--- RECORDS SHOWN ---
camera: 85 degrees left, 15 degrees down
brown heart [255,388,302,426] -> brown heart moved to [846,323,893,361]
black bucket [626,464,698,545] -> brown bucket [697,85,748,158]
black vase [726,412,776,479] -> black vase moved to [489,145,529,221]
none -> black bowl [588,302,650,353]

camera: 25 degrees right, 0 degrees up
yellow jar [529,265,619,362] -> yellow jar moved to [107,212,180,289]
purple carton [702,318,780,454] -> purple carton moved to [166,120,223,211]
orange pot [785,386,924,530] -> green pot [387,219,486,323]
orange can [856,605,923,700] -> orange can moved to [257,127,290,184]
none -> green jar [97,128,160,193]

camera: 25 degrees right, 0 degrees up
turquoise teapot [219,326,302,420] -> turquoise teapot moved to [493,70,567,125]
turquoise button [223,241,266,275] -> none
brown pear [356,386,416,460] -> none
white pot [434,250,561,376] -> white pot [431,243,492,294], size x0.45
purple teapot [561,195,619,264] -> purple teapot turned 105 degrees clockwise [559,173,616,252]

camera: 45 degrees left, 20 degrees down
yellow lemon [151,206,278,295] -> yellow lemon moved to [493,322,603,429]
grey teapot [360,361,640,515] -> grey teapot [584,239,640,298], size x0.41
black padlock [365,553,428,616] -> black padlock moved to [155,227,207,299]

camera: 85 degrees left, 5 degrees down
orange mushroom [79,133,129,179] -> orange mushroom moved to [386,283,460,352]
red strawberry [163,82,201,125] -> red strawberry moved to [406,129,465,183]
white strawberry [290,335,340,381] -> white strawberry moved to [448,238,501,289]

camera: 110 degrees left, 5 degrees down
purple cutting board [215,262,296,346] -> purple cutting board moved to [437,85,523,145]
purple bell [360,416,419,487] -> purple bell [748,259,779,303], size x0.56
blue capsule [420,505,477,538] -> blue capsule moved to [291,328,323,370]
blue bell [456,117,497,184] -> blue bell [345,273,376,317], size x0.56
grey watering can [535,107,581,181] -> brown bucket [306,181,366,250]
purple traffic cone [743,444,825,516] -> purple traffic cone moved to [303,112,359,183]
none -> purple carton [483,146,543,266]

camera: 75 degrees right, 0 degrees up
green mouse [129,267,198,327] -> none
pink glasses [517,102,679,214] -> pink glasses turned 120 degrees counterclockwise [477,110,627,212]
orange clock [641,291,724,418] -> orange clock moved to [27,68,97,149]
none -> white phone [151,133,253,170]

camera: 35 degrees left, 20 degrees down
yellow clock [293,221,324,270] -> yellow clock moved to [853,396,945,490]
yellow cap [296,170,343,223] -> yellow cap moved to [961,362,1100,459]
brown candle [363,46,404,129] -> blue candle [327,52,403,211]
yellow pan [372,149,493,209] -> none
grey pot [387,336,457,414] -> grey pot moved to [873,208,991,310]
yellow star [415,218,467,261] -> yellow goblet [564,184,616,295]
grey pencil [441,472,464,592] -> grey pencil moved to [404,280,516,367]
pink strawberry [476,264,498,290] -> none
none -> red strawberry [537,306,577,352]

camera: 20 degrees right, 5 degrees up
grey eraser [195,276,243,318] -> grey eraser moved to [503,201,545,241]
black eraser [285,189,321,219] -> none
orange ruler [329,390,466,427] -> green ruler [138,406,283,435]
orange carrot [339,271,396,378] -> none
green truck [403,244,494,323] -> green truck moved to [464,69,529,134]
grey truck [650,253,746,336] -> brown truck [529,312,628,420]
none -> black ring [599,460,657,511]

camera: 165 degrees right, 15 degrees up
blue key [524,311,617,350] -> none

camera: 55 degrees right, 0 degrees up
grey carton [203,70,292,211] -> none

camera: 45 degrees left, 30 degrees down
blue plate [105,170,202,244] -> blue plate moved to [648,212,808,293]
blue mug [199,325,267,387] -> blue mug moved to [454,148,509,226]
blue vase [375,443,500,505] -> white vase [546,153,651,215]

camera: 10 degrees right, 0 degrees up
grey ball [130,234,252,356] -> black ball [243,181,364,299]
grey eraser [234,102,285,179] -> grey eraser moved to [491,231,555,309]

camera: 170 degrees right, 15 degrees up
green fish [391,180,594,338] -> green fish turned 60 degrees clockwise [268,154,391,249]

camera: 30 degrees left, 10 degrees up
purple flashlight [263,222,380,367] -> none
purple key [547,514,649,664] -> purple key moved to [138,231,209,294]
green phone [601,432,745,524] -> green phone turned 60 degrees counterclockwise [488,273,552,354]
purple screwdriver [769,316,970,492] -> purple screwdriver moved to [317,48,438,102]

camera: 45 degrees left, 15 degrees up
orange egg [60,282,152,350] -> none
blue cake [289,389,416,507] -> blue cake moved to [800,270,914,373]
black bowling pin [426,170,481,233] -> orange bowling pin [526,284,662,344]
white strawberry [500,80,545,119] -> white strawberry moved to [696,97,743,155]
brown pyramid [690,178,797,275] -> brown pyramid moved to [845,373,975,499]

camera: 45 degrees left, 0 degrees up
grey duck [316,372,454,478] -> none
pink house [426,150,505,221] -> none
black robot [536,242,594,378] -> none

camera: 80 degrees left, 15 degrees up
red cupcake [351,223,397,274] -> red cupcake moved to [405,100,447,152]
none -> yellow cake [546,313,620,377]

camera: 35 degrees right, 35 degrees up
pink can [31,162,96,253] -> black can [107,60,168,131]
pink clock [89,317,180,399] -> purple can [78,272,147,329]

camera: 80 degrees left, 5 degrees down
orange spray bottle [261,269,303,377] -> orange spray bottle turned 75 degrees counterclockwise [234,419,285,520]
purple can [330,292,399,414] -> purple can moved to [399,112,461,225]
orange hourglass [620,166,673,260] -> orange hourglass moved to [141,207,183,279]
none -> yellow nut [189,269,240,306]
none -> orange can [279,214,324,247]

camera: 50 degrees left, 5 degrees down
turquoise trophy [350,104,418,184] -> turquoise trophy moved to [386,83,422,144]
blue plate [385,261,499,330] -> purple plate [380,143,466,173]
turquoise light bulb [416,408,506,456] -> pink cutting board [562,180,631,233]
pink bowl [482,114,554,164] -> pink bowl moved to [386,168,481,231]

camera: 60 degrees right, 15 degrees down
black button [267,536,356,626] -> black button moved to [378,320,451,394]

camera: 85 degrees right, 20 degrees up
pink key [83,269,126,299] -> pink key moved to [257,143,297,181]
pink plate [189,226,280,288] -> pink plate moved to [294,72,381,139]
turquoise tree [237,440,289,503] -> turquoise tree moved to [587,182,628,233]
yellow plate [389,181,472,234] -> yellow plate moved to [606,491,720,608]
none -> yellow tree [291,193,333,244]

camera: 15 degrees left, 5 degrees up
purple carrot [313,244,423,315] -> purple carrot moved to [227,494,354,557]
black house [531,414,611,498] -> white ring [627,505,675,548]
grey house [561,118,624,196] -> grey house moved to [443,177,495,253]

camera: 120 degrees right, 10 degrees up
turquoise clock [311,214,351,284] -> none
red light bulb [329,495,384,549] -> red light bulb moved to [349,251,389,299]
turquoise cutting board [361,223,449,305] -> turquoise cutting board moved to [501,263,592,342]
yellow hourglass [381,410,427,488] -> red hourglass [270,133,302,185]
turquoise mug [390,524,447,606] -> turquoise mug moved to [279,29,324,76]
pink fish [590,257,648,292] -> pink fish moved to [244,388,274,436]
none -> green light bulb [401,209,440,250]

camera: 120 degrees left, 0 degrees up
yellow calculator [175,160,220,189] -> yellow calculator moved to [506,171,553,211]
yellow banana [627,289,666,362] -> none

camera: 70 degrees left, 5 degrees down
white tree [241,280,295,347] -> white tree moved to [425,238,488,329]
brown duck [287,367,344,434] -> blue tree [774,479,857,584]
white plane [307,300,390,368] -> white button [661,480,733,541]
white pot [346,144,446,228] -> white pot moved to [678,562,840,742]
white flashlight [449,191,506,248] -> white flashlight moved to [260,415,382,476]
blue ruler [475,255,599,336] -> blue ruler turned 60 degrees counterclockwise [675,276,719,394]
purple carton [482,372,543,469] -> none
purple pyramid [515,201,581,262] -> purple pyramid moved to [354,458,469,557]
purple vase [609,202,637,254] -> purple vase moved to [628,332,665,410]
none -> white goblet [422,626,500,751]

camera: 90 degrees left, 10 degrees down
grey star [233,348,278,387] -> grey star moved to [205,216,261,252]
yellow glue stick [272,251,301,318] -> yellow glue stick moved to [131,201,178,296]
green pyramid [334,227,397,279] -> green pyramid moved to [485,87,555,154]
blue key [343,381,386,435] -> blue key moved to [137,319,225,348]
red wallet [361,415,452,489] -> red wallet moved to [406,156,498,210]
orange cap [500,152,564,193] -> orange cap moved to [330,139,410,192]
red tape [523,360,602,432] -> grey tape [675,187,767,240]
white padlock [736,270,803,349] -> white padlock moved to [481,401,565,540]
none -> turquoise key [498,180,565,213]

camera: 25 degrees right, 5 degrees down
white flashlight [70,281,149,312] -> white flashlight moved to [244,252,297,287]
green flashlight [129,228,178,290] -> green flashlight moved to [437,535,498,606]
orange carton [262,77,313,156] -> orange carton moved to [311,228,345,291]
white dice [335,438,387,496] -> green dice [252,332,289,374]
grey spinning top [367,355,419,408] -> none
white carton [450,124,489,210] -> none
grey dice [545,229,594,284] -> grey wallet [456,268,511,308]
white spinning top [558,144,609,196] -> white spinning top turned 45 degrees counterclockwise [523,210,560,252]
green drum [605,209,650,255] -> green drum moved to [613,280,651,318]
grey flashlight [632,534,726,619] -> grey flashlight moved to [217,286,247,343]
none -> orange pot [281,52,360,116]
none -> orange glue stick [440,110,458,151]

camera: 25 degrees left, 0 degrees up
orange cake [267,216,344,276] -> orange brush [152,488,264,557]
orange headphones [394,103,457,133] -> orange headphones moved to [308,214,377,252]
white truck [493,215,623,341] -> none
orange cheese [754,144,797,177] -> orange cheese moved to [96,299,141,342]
---
■ EXERCISE DETAILS
There is a line with "pink bowl [482,114,554,164]" and a line with "turquoise clock [311,214,351,284] -> none" above. Copy exactly those two lines and all lines between them, with nothing else.

■ SOLUTION TO THE PROBLEM
pink bowl [482,114,554,164] -> pink bowl moved to [386,168,481,231]

camera: 60 degrees right, 15 degrees down
black button [267,536,356,626] -> black button moved to [378,320,451,394]

camera: 85 degrees right, 20 degrees up
pink key [83,269,126,299] -> pink key moved to [257,143,297,181]
pink plate [189,226,280,288] -> pink plate moved to [294,72,381,139]
turquoise tree [237,440,289,503] -> turquoise tree moved to [587,182,628,233]
yellow plate [389,181,472,234] -> yellow plate moved to [606,491,720,608]
none -> yellow tree [291,193,333,244]

camera: 15 degrees left, 5 degrees up
purple carrot [313,244,423,315] -> purple carrot moved to [227,494,354,557]
black house [531,414,611,498] -> white ring [627,505,675,548]
grey house [561,118,624,196] -> grey house moved to [443,177,495,253]

camera: 120 degrees right, 10 degrees up
turquoise clock [311,214,351,284] -> none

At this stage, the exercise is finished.